§ **Directions**: Without the images, output every record exactly as it appears.
---------- Records for processing ----------
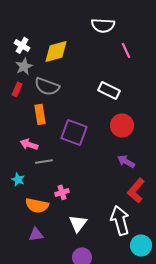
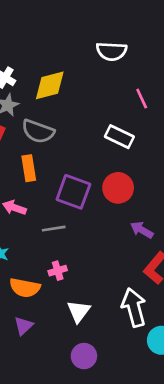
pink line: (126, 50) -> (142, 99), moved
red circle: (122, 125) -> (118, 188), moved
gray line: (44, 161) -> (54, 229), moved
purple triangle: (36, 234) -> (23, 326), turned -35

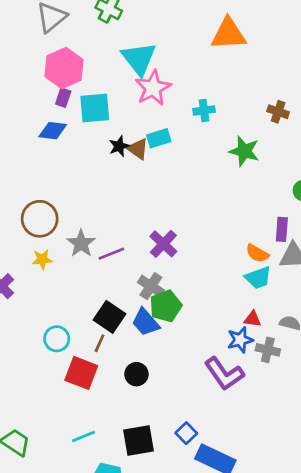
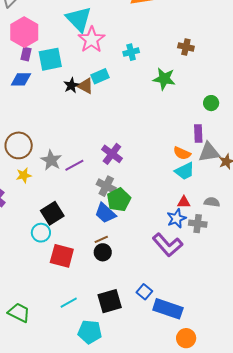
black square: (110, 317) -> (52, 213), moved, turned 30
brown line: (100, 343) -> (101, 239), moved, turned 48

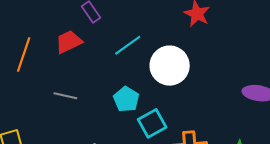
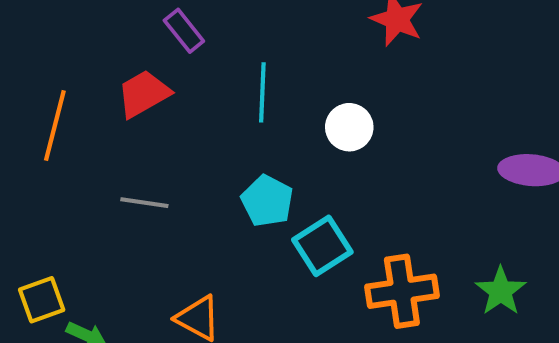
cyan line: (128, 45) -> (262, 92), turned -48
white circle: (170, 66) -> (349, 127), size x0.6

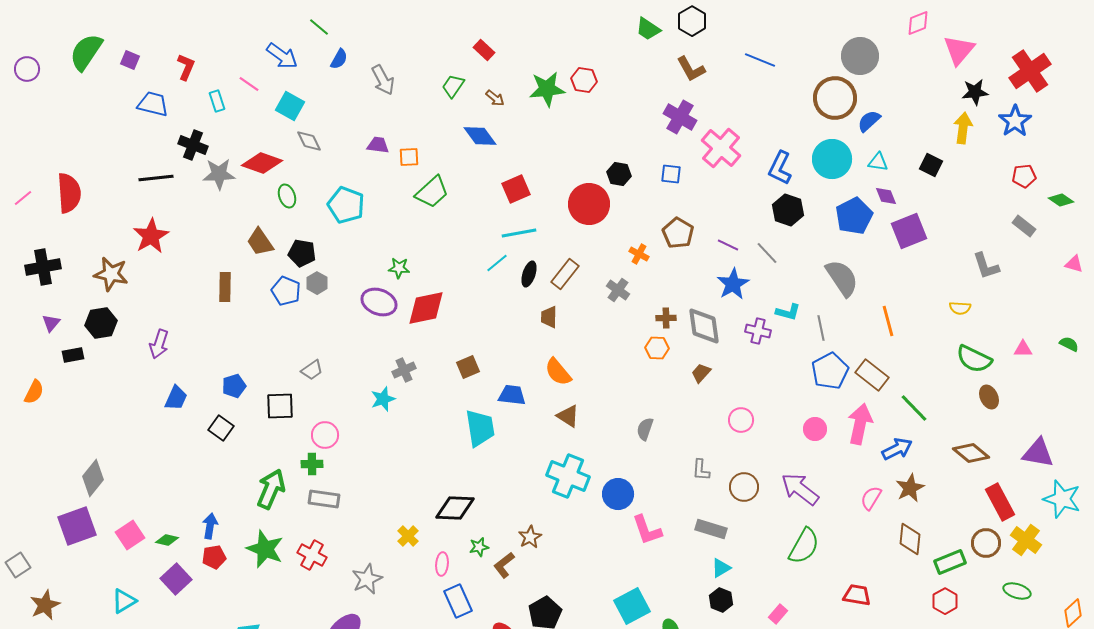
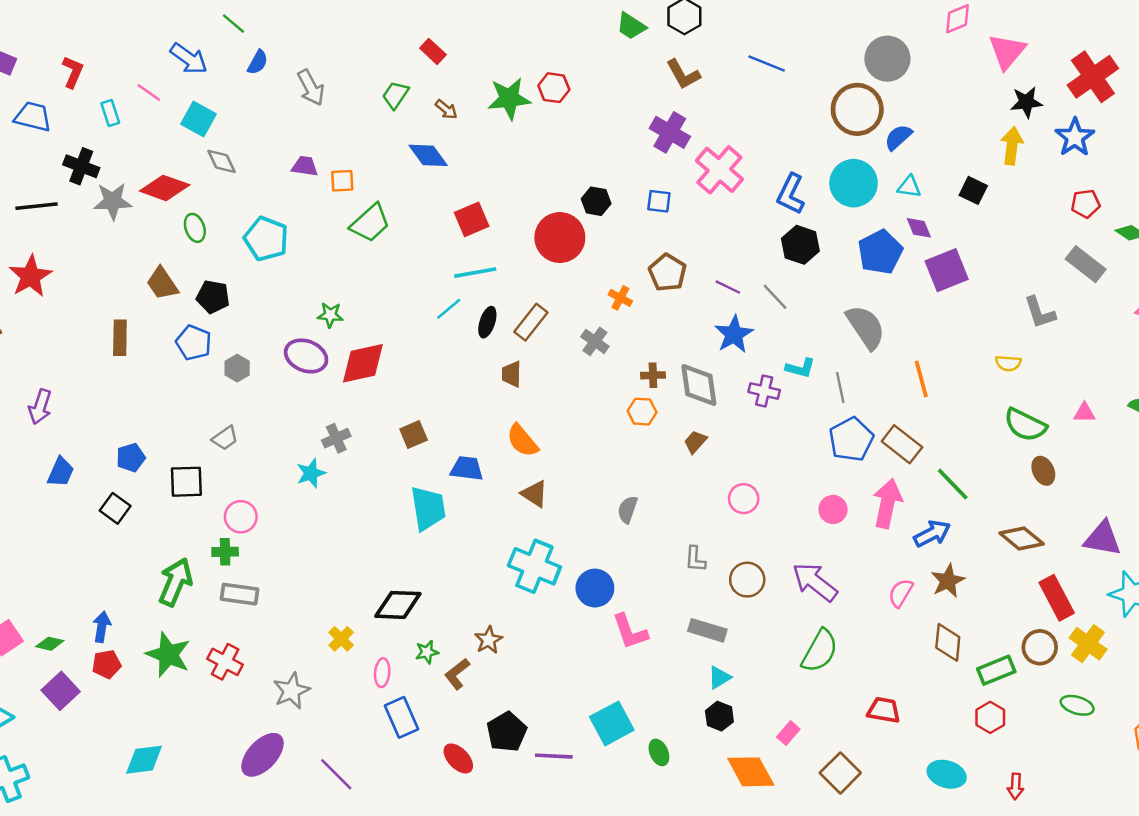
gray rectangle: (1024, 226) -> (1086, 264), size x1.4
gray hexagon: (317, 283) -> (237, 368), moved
----------
§ **Answer for the task**:
pink line: (126, 50) -> (142, 99), moved
red circle: (122, 125) -> (118, 188), moved
gray line: (44, 161) -> (54, 229), moved
purple triangle: (36, 234) -> (23, 326), turned -35

black square: (110, 317) -> (52, 213), moved, turned 30
brown line: (100, 343) -> (101, 239), moved, turned 48

cyan line: (128, 45) -> (262, 92), turned -48
white circle: (170, 66) -> (349, 127), size x0.6

gray rectangle: (1024, 226) -> (1086, 264), size x1.4
gray hexagon: (317, 283) -> (237, 368), moved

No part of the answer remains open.